**What the task asks:** Go through the lines of the material and count the ones with the word "none". Give that count alone.

__________

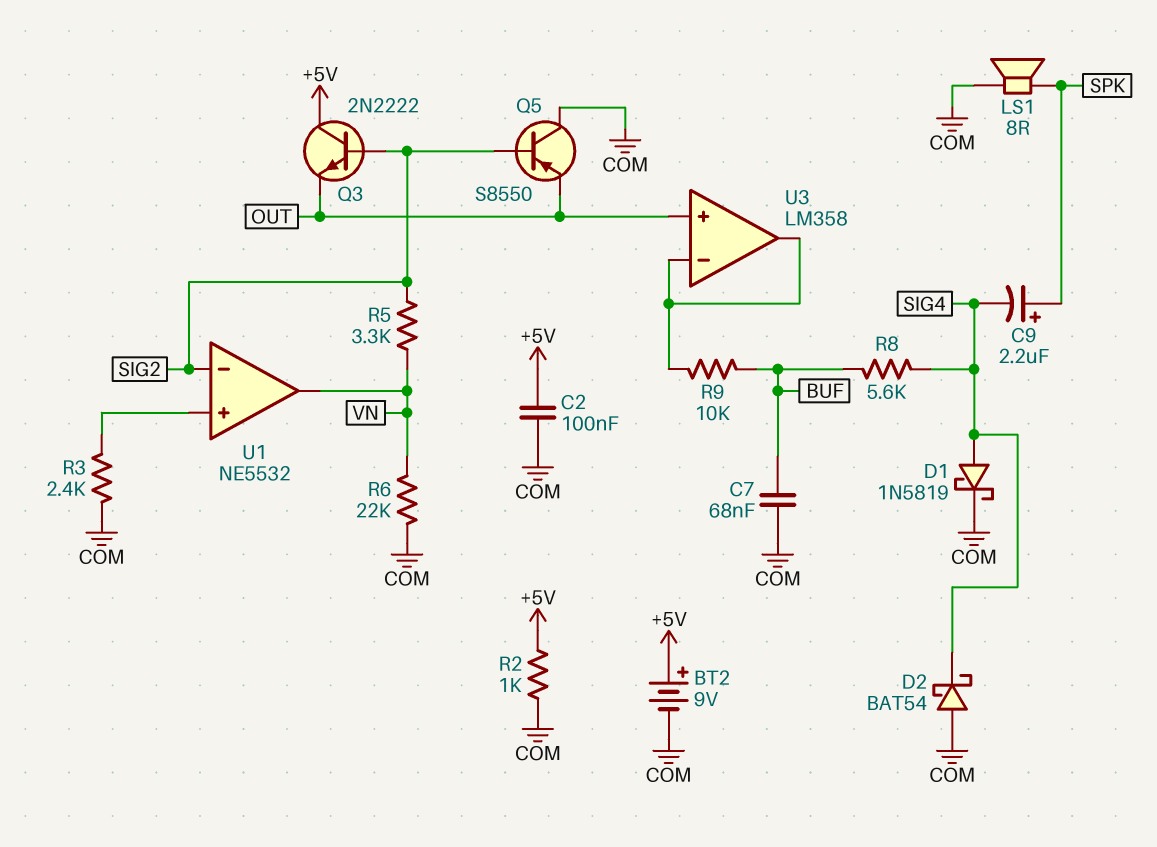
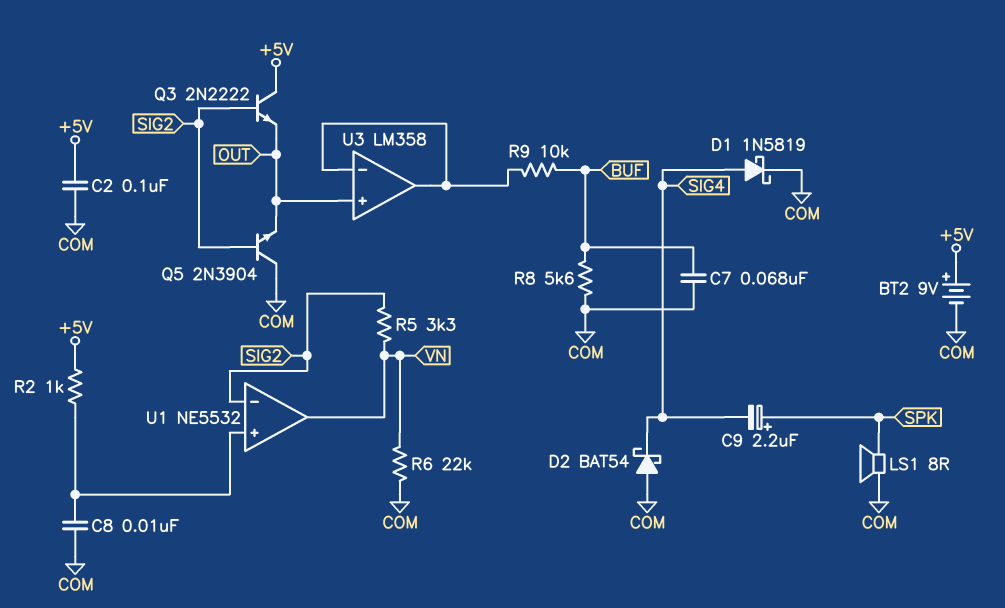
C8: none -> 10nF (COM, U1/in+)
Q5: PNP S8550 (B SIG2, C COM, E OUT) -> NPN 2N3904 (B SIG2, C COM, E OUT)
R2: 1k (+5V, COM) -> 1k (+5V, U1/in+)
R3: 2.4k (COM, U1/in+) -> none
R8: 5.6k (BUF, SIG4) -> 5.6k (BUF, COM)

__________

**Answer for this exercise:** 2